*** Opening of DATA EXTRACTS ***

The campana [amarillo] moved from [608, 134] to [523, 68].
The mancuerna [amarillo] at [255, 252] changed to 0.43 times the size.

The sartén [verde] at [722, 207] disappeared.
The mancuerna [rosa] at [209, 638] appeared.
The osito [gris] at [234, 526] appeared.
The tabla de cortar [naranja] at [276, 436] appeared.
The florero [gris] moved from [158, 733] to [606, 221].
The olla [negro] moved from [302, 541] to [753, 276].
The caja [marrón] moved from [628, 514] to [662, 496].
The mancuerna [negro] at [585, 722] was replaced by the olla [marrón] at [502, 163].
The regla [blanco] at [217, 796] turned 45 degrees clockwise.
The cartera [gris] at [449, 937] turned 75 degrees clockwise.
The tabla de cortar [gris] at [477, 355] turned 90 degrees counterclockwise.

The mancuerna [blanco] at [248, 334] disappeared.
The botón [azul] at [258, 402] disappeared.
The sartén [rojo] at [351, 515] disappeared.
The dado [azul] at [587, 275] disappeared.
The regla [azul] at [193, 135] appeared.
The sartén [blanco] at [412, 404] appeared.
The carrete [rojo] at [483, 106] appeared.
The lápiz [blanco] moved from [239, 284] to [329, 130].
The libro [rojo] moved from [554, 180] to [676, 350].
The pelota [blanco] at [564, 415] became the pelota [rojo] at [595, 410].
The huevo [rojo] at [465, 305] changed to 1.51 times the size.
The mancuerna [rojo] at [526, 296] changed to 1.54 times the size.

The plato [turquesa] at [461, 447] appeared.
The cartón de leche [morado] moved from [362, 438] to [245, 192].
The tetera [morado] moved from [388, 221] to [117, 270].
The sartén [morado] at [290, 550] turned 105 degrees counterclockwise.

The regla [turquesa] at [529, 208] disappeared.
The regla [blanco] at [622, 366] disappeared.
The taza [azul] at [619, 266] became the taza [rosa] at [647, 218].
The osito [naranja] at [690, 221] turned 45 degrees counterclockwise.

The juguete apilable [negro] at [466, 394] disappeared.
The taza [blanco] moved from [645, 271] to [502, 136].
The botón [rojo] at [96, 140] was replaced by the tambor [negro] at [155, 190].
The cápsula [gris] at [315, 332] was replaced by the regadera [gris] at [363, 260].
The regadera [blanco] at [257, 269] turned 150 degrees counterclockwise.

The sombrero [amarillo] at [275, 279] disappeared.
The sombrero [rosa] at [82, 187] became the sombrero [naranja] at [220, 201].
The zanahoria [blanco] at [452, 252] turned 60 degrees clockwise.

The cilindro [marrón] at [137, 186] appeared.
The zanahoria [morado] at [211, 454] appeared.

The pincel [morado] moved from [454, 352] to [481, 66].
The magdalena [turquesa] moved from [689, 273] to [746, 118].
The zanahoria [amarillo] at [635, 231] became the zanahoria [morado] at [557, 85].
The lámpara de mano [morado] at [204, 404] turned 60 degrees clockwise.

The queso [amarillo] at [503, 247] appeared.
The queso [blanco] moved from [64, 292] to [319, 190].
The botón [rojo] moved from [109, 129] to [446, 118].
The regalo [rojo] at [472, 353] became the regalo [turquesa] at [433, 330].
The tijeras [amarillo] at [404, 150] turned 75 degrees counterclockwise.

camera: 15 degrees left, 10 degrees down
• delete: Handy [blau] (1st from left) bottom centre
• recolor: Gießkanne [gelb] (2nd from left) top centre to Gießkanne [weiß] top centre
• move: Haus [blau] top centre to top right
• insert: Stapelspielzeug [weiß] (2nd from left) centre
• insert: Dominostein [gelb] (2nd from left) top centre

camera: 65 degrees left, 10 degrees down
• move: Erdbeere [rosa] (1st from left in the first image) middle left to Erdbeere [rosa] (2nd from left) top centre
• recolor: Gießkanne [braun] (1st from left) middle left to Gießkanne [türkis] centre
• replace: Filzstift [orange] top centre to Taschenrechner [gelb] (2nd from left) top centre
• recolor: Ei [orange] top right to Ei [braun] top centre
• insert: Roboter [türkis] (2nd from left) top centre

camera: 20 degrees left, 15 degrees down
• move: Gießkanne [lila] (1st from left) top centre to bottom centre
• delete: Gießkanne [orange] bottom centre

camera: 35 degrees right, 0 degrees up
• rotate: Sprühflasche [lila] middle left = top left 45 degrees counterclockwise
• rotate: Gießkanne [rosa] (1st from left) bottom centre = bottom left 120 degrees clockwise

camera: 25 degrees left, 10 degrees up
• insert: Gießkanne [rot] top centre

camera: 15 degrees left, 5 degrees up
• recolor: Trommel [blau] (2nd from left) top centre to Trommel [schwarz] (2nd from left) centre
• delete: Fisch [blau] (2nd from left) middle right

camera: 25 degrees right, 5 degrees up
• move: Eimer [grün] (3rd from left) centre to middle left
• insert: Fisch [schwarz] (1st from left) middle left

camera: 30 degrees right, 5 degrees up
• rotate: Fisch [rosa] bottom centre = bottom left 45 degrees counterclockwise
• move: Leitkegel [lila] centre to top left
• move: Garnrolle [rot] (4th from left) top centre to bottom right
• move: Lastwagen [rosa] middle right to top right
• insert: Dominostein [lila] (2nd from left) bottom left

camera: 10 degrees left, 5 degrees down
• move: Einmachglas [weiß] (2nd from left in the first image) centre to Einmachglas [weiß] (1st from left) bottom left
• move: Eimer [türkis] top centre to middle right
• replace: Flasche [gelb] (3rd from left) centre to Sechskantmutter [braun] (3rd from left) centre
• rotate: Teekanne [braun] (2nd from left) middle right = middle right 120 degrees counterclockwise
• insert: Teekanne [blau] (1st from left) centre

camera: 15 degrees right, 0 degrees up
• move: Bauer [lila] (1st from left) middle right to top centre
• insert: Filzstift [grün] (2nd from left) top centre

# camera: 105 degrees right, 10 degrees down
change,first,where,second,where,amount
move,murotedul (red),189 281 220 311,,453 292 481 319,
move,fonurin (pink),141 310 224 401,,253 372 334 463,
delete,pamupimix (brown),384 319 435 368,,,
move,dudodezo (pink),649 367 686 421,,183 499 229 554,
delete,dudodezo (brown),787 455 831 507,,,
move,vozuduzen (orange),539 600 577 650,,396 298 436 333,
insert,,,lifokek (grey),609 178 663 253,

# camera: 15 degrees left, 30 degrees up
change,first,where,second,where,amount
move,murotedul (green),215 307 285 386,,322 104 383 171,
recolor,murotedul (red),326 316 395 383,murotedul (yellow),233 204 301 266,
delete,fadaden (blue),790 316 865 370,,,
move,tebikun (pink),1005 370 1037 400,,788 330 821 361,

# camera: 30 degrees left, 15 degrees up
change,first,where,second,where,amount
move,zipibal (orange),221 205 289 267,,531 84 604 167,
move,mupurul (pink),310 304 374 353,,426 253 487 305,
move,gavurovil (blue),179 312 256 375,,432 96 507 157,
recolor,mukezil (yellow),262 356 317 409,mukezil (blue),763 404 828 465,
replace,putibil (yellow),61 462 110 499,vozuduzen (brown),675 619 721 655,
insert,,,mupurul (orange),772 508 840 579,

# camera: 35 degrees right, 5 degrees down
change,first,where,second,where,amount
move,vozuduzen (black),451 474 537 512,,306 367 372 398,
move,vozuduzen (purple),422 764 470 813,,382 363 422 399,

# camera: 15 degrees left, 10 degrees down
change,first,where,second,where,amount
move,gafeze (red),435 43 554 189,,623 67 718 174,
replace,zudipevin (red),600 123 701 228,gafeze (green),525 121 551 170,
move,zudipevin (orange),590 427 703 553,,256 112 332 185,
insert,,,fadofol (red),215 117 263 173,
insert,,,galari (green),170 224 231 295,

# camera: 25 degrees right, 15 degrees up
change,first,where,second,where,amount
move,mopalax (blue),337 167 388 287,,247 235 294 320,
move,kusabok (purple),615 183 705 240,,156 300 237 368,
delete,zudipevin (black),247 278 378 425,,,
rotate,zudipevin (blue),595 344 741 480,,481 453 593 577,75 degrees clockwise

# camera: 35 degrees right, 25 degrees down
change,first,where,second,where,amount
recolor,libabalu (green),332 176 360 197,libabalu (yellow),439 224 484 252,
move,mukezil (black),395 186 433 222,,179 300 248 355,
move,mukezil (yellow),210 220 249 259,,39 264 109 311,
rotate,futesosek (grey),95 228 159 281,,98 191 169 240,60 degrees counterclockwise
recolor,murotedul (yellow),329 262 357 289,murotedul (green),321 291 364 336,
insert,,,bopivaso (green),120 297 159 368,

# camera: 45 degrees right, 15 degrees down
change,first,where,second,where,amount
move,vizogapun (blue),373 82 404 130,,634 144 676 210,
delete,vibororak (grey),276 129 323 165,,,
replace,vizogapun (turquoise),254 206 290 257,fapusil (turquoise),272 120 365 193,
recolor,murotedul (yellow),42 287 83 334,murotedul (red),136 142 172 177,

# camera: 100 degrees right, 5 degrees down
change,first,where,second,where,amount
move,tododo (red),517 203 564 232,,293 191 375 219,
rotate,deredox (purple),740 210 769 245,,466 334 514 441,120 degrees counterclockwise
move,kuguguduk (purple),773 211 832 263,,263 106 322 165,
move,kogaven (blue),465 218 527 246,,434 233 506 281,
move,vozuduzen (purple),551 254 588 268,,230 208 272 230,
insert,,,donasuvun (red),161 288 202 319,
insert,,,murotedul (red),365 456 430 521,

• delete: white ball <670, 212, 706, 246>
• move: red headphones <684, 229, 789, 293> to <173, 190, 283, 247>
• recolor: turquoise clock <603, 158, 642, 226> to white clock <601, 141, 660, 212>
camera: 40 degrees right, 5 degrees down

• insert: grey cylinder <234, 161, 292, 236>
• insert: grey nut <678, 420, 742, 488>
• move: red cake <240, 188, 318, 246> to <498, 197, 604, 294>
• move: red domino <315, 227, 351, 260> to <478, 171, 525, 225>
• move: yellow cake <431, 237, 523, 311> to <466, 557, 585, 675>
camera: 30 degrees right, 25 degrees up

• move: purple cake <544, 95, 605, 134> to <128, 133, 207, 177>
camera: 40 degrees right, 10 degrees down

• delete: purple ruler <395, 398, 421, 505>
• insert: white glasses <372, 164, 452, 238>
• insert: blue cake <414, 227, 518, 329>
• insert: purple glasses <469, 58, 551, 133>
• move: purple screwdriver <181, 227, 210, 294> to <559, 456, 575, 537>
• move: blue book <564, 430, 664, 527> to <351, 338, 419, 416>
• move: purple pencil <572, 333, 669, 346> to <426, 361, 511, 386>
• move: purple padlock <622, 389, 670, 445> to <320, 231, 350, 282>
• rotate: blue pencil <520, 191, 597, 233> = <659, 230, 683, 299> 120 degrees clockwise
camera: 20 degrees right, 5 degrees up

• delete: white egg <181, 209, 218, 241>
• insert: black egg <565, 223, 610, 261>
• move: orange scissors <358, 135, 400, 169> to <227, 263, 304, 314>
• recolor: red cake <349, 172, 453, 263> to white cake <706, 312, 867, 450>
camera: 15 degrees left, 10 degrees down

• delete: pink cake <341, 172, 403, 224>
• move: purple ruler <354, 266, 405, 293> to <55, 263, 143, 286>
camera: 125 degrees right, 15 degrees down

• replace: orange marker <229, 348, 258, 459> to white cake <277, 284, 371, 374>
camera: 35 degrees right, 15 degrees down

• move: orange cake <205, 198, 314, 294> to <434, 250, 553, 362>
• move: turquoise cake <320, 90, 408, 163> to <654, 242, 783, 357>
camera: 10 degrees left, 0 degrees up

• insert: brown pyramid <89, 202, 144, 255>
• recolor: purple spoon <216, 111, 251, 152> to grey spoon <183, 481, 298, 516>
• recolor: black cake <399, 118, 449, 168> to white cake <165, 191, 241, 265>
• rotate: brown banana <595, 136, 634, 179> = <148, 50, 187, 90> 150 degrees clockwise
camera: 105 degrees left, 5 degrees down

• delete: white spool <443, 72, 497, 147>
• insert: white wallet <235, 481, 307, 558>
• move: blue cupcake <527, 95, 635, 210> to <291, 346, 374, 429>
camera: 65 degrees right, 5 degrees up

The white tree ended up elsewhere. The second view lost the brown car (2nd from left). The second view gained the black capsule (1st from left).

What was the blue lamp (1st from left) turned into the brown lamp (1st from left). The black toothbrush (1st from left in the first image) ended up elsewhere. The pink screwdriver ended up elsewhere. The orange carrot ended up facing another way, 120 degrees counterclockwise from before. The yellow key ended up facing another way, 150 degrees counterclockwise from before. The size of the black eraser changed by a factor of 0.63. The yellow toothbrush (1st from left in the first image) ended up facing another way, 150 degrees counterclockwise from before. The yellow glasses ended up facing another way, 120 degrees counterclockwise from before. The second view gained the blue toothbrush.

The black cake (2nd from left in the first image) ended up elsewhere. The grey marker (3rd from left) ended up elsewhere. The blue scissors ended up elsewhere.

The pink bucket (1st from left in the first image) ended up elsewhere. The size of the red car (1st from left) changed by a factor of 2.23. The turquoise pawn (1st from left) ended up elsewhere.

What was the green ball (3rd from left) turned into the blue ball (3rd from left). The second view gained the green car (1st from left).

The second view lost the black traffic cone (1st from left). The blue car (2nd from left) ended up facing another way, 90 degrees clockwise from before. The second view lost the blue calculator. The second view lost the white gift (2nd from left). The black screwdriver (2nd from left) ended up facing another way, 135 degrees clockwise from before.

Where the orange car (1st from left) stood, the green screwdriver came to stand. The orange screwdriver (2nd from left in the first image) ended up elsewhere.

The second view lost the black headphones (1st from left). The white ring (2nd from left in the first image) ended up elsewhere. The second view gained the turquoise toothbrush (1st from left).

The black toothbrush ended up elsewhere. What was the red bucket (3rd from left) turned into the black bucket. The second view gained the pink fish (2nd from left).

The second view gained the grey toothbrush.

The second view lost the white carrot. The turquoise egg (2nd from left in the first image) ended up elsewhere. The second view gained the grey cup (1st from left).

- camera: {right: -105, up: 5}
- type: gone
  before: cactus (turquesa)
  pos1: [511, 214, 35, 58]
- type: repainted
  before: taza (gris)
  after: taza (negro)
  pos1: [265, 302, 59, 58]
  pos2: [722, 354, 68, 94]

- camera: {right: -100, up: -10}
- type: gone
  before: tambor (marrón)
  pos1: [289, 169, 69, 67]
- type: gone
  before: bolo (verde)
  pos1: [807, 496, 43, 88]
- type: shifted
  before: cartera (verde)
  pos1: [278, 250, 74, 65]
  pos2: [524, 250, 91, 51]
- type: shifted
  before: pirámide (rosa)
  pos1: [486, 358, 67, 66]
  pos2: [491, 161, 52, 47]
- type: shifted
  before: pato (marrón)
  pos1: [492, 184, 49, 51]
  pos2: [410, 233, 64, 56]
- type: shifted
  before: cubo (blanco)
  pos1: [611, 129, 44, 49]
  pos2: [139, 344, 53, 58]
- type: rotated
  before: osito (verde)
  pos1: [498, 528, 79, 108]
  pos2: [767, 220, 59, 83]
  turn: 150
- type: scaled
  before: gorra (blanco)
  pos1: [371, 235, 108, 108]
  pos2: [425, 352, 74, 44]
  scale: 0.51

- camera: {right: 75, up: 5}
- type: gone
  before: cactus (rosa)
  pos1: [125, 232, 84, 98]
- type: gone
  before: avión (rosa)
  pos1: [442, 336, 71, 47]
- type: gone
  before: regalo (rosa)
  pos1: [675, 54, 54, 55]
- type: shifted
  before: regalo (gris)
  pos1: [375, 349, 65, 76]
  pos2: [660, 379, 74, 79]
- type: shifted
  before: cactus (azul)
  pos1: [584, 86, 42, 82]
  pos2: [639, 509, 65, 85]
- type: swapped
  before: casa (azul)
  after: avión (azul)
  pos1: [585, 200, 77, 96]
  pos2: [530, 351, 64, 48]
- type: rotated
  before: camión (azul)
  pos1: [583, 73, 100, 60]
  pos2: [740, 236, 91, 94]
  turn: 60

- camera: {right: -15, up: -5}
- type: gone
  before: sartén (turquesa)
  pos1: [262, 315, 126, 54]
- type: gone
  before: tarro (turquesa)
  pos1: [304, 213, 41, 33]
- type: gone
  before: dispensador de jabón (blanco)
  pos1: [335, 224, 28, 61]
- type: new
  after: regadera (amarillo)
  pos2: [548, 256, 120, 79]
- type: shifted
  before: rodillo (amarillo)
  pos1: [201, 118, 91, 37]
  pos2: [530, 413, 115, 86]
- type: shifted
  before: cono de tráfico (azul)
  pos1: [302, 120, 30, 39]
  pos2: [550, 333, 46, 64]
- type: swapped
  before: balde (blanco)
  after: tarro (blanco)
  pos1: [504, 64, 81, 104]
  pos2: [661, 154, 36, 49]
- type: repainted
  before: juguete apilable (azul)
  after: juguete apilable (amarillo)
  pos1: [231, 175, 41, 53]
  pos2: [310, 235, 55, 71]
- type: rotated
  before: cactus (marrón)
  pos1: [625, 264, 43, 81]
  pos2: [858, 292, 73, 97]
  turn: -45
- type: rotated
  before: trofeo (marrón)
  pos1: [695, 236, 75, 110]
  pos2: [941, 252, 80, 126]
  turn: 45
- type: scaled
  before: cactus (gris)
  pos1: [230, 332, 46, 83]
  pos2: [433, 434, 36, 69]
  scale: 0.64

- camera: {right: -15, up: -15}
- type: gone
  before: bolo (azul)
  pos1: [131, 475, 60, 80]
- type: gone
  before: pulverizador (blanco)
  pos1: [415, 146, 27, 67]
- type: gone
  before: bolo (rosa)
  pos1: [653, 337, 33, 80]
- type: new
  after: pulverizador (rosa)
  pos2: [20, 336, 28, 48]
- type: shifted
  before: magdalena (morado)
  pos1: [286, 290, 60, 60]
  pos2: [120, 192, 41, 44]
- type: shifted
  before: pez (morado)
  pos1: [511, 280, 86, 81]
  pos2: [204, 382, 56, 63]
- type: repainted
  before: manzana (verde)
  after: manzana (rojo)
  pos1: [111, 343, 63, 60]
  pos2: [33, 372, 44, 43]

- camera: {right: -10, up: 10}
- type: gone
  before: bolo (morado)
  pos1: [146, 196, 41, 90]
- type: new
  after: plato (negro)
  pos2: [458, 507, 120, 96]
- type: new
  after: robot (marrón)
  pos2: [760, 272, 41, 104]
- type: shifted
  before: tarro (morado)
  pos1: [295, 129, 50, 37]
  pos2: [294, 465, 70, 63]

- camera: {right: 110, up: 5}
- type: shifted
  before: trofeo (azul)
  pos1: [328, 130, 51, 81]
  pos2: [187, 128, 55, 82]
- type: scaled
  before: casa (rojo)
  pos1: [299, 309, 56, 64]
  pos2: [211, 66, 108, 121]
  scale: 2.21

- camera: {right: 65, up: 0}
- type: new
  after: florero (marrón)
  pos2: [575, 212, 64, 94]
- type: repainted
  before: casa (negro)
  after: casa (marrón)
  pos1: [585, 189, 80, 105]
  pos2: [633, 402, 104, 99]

*** Close of DATA EXTRACTS ***

> REQUIRED WORK
From the records given above, copy all lines containing "dudodezo".

> REPLY TO THE EXERCISE
move,dudodezo (pink),649 367 686 421,,183 499 229 554,
delete,dudodezo (brown),787 455 831 507,,,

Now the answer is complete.